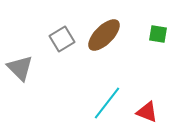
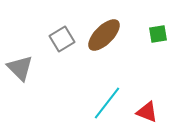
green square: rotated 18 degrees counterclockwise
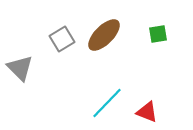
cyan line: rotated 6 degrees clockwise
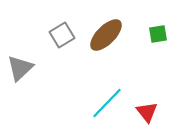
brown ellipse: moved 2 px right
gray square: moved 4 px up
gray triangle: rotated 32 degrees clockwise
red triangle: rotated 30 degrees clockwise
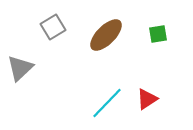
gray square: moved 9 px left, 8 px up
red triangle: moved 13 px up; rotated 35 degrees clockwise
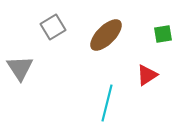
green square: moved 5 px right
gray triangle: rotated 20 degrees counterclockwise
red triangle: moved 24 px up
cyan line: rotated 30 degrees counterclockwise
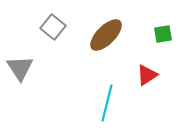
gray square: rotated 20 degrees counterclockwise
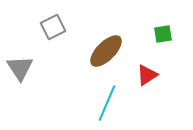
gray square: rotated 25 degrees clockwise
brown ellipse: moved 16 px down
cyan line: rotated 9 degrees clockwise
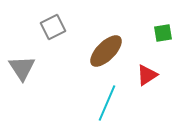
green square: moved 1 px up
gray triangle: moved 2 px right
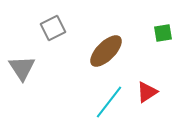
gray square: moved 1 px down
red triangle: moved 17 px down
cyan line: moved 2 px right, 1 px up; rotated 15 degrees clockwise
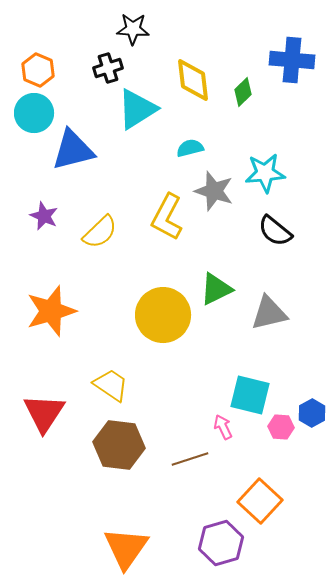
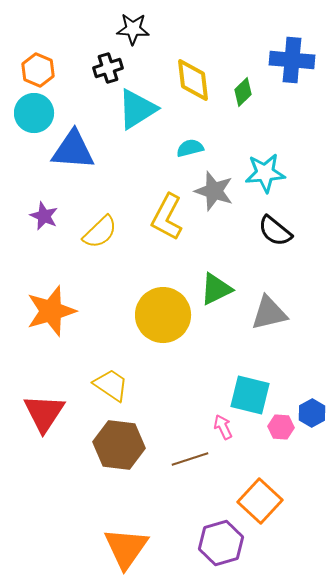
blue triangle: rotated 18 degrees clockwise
::::::::::
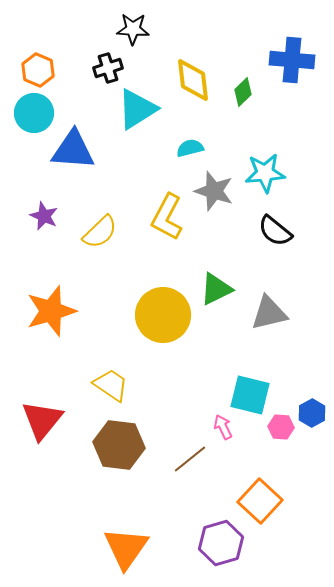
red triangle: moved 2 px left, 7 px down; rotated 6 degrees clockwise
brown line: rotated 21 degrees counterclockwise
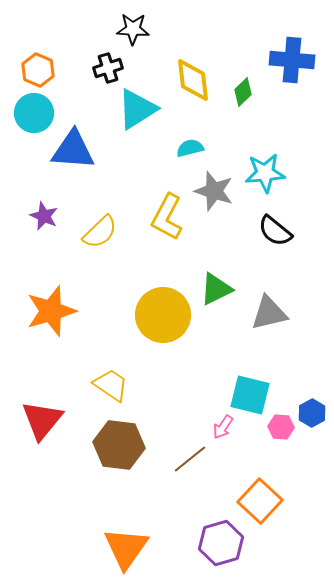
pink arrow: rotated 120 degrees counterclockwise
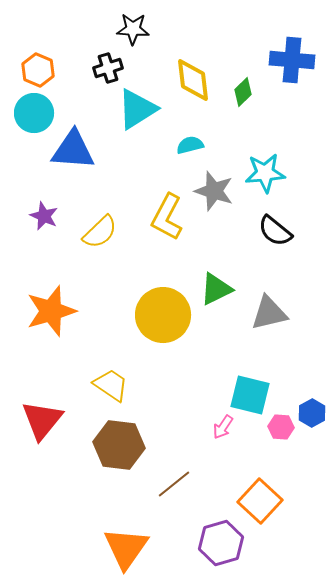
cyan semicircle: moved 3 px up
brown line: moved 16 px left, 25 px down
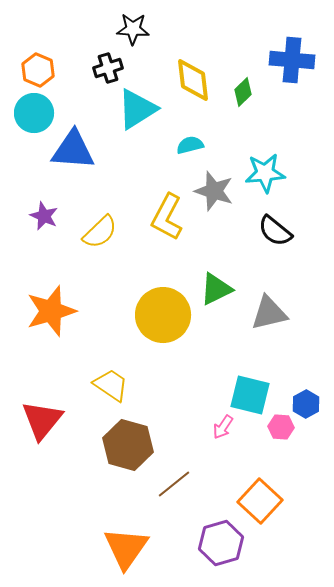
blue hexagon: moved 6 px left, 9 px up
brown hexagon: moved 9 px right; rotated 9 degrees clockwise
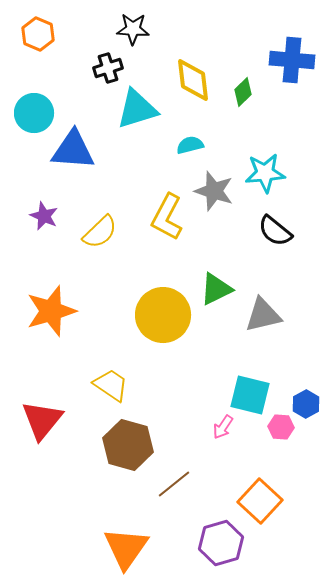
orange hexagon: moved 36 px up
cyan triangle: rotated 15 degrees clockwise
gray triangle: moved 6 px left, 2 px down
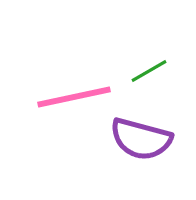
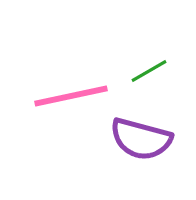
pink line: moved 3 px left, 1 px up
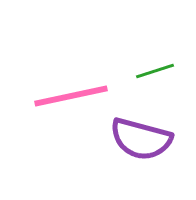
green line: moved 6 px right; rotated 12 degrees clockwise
::::::::::
Work to be completed. Reproduce only the part of these lines that opens with the line containing "green square: rotated" and closes with the line containing "red triangle: moved 13", replacing "gray square" with "black square" and changing nothing else. Omit the pictures from the answer.

Output of the exercise.
green square: rotated 18 degrees counterclockwise
cyan line: rotated 6 degrees clockwise
brown ellipse: moved 2 px right
black square: moved 4 px up
gray triangle: rotated 32 degrees clockwise
red triangle: rotated 30 degrees clockwise
black square: moved 9 px left, 8 px up
red triangle: moved 13 px up; rotated 35 degrees clockwise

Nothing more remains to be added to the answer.